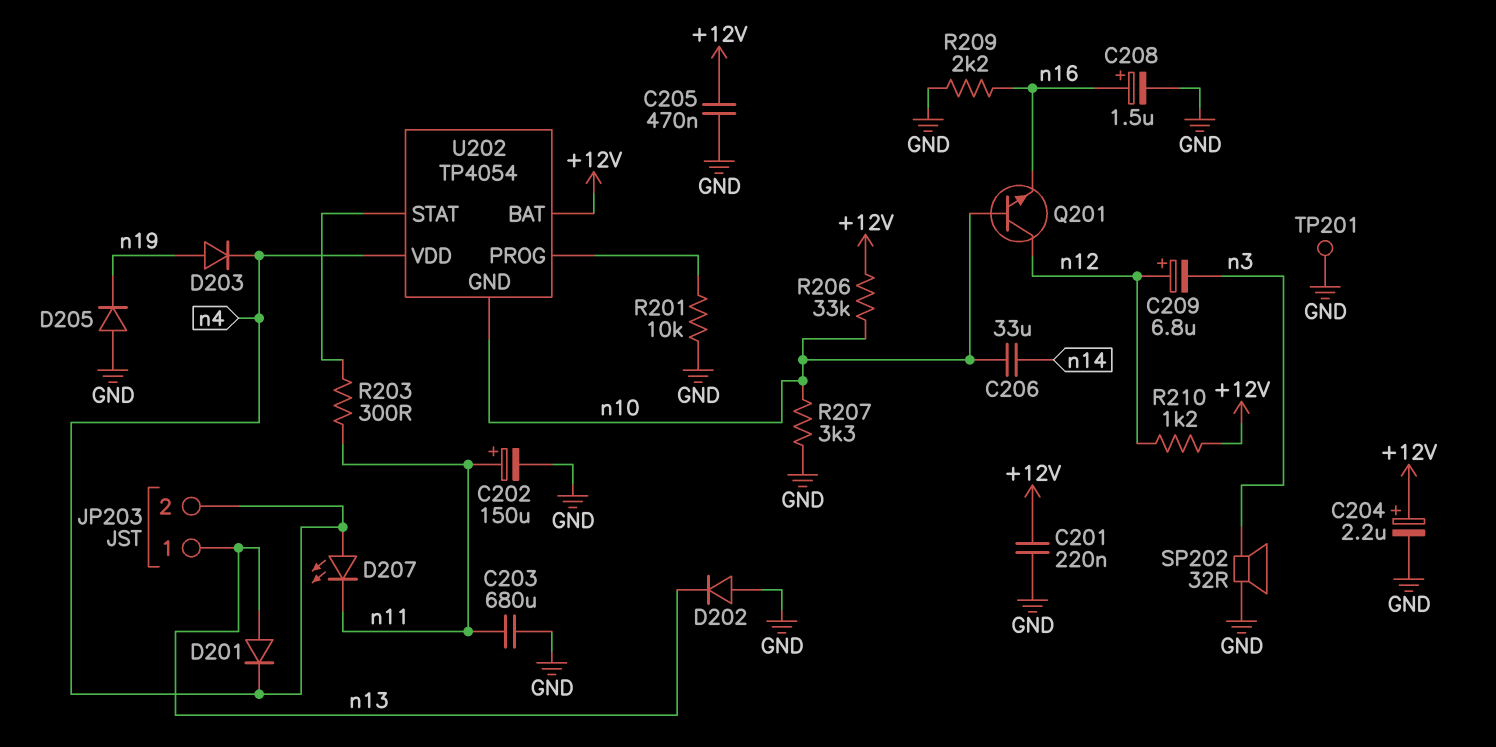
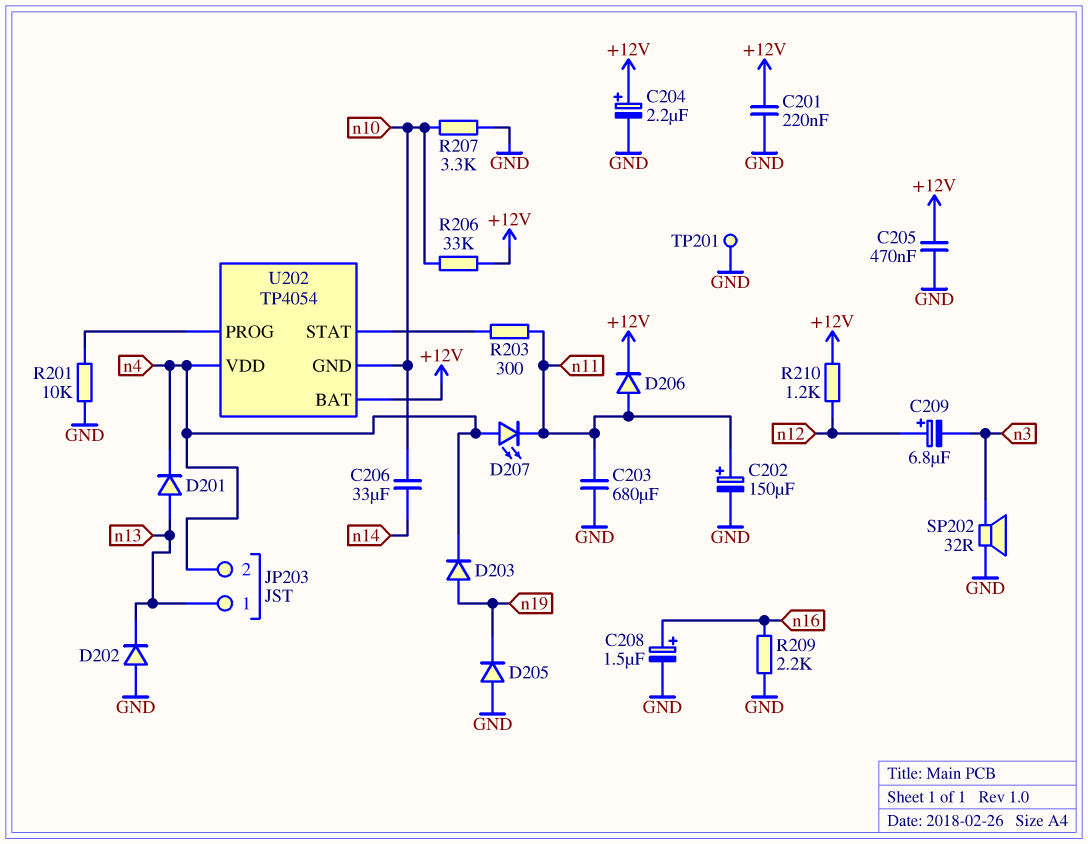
D206: none -> diode (A n11, K +12V)
Q201: NPN (B n10, C n12, E n16) -> none

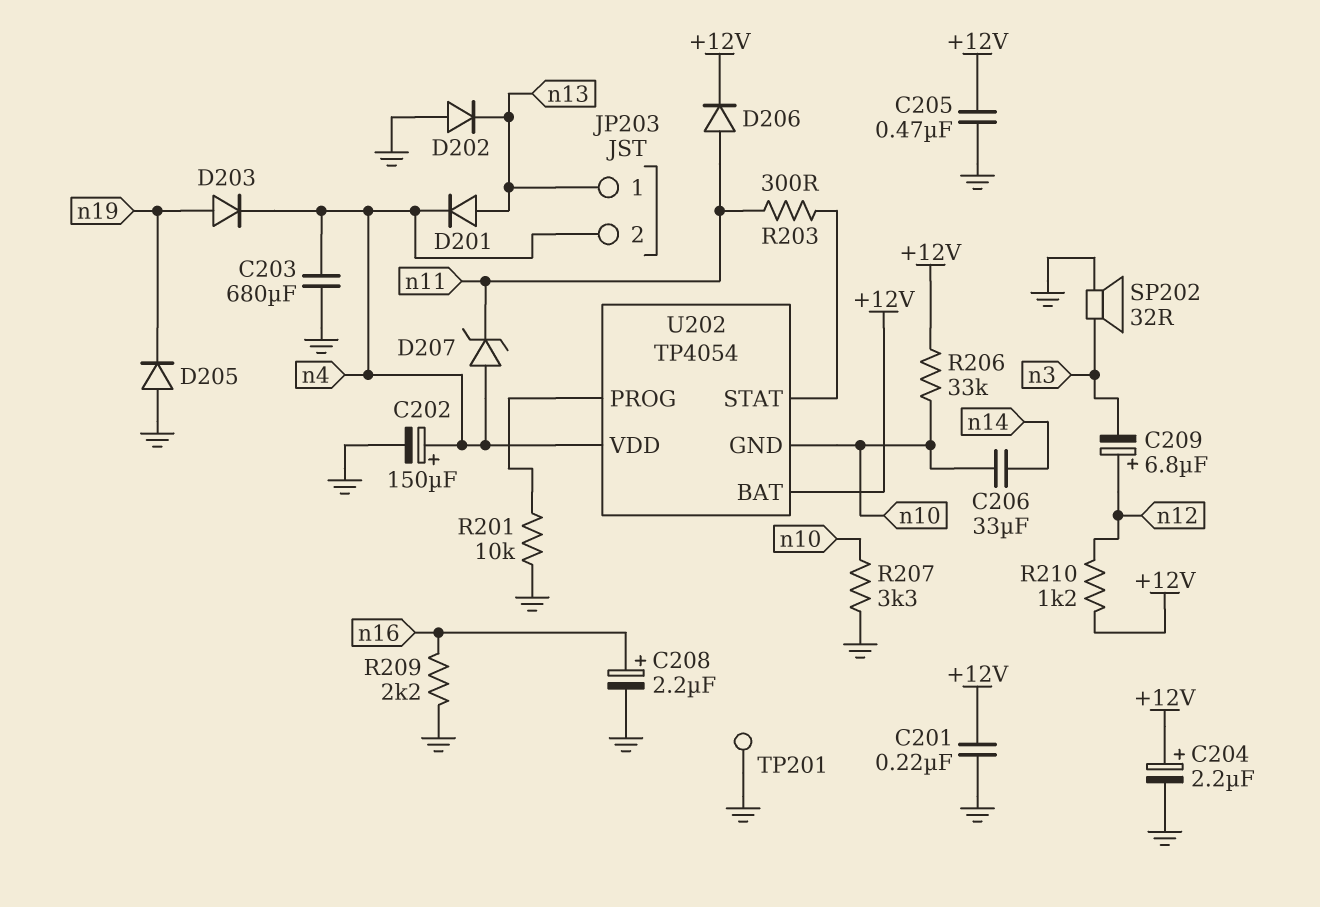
C202: 150uF (plus n11, minus GND) -> 150uF (plus n4, minus GND)
C203: 680uF (GND, n11) -> 680uF (GND, n4)
C208: 1.5uF (plus n16, minus GND) -> 2.2uF (plus n16, minus GND)
D207: LED (A n4, K n11) -> zener (A n4, K n11)

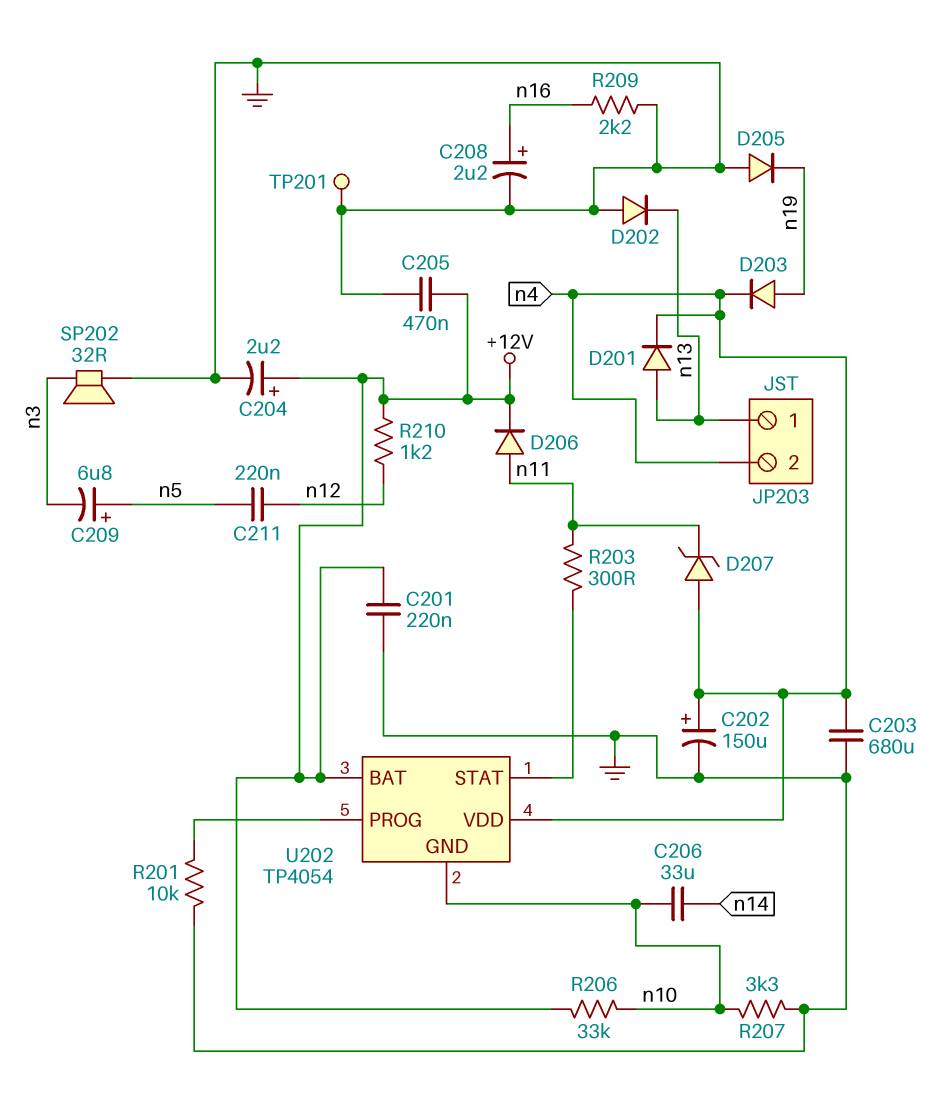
C209: 6.8uF (plus n12, minus n3) -> 6.8uF (plus n5, minus n3)
C211: none -> 220nF (n5, n12)

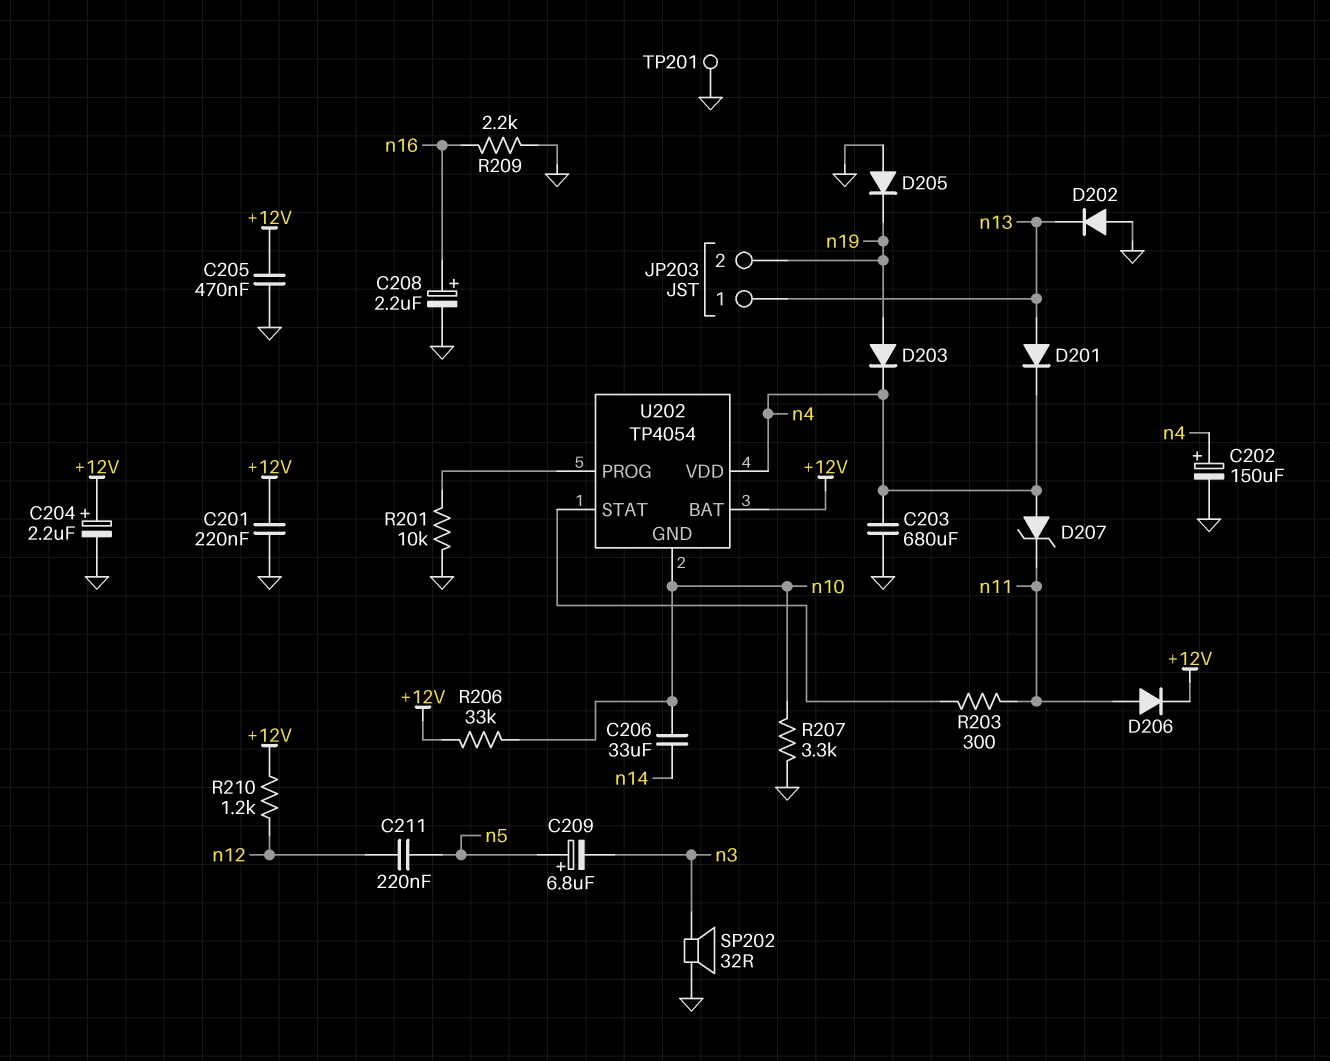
JP203 pin 2: n4 -> n19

### Work task
Restate word for word the lines beginning with the one that contains "C208: 1.5uF (plus" and ending with the last line of the listing; pictures stay out.

### Result
C208: 1.5uF (plus n16, minus GND) -> 2.2uF (plus n16, minus GND)
D207: LED (A n4, K n11) -> zener (A n4, K n11)

C209: 6.8uF (plus n12, minus n3) -> 6.8uF (plus n5, minus n3)
C211: none -> 220nF (n5, n12)

JP203 pin 2: n4 -> n19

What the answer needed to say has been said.